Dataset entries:
'''
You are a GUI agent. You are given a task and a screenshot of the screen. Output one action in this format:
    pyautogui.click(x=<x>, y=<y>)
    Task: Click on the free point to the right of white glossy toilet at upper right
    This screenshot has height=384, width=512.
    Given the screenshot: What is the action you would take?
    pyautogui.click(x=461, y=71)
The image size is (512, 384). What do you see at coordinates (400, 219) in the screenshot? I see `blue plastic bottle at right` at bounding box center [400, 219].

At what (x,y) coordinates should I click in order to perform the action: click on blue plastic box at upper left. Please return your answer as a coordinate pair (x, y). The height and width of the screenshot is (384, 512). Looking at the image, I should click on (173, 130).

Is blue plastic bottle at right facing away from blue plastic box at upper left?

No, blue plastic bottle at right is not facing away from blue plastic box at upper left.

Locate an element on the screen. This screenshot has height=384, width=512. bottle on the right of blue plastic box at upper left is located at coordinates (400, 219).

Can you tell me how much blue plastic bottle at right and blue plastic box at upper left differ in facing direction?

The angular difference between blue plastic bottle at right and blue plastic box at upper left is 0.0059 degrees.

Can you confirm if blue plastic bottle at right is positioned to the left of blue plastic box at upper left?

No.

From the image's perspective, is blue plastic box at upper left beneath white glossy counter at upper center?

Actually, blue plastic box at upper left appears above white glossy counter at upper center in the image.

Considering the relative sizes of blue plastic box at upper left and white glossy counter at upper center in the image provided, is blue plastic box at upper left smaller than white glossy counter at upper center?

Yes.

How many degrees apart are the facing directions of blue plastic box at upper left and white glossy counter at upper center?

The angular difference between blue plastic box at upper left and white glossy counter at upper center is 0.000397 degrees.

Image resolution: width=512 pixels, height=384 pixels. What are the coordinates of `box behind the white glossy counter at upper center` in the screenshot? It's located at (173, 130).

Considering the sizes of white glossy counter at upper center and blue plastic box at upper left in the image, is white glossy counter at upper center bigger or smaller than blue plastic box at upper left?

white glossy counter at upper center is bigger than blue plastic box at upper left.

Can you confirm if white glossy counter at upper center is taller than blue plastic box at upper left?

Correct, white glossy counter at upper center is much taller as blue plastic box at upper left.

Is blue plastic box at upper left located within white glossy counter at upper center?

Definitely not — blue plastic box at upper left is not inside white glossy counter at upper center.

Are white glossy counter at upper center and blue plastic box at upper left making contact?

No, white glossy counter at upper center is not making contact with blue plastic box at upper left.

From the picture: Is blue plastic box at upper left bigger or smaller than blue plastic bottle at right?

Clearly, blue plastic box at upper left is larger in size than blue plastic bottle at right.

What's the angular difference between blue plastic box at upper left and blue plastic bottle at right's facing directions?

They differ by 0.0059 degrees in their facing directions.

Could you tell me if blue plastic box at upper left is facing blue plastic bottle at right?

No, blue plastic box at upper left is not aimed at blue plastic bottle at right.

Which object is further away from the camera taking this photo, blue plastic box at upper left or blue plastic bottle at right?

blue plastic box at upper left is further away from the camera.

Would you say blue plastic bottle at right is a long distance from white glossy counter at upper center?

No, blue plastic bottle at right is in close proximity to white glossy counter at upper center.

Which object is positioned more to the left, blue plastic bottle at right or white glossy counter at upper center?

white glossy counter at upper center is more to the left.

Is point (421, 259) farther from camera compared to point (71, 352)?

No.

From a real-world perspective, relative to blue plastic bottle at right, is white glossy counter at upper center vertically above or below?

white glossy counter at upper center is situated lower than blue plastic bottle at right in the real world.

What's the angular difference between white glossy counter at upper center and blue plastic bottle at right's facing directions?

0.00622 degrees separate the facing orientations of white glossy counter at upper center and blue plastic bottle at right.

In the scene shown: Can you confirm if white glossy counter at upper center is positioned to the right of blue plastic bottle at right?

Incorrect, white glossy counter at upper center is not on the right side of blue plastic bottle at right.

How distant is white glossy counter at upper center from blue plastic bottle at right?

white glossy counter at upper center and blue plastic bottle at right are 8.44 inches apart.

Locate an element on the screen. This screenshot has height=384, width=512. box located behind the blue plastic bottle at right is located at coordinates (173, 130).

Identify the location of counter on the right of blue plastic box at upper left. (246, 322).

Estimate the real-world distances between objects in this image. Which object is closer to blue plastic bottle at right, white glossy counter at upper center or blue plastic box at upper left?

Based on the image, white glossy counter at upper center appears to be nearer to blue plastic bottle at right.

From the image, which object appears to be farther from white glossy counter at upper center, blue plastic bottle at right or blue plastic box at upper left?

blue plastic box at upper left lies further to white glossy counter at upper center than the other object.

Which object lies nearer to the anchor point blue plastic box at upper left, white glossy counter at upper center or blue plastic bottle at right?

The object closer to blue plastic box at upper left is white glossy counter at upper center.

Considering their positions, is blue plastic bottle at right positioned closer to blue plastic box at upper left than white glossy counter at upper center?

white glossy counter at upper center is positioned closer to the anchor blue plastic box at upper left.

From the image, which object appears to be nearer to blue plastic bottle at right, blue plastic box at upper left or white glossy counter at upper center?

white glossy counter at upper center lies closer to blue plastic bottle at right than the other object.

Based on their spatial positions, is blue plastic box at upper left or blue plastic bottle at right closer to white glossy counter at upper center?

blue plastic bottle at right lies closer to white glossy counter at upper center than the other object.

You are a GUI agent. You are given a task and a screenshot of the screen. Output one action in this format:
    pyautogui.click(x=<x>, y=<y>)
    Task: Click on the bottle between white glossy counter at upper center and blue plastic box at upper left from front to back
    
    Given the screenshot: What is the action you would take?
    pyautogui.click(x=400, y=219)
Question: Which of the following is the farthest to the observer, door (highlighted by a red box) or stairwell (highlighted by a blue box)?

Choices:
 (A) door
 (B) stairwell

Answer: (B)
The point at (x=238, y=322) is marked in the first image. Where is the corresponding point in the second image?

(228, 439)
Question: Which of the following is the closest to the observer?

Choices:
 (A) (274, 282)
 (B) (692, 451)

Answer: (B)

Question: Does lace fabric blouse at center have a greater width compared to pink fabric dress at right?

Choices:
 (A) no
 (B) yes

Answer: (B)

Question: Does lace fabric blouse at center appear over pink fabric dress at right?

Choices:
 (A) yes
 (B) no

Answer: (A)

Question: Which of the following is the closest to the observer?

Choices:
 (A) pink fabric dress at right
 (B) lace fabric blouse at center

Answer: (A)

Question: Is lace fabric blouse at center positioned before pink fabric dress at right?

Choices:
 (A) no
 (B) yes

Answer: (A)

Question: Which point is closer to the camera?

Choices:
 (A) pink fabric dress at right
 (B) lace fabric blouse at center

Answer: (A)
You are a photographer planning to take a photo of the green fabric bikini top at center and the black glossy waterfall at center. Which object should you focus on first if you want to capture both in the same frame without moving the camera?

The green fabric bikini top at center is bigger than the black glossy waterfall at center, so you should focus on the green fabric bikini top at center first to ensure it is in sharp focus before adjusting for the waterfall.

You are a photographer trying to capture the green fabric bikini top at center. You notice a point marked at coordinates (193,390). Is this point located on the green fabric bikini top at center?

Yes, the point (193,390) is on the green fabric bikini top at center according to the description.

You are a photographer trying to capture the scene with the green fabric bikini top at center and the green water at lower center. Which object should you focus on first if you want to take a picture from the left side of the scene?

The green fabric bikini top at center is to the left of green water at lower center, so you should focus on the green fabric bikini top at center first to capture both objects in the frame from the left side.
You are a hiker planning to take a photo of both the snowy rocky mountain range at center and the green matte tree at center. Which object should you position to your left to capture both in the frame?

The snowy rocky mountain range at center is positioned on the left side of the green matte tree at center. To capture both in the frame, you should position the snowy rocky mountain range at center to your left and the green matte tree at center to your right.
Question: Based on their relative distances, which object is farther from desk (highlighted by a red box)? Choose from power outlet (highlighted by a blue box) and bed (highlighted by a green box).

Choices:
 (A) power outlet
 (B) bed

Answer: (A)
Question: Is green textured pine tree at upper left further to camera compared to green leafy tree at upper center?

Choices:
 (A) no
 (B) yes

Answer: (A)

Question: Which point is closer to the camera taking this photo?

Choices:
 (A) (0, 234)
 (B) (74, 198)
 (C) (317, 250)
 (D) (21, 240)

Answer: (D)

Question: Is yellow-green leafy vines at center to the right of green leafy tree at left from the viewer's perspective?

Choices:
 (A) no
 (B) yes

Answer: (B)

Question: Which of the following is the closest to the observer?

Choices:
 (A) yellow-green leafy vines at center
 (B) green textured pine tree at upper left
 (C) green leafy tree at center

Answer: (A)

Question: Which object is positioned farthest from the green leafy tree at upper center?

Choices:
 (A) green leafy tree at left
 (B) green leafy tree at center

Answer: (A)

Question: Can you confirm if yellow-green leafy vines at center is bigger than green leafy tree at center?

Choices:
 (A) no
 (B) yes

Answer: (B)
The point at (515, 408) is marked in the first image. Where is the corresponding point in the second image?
'''
* _Work to be completed_:
Give everything in the data above from the line containing "No, white glossy" down to the line containing "Clearly, blue plastic" as a Markdown table with the columns Row and Data line. Number each line and leave out blank lines.

* _Output_:
| Row | Data line |
|---|---|
| 1 | No, white glossy counter at upper center is not making contact with blue plastic box at upper left. |
| 2 | From the picture: Is blue plastic box at upper left bigger or smaller than blue plastic bottle at right? |
| 3 | Clearly, blue plastic box at upper left is larger in size than blue plastic bottle at right. |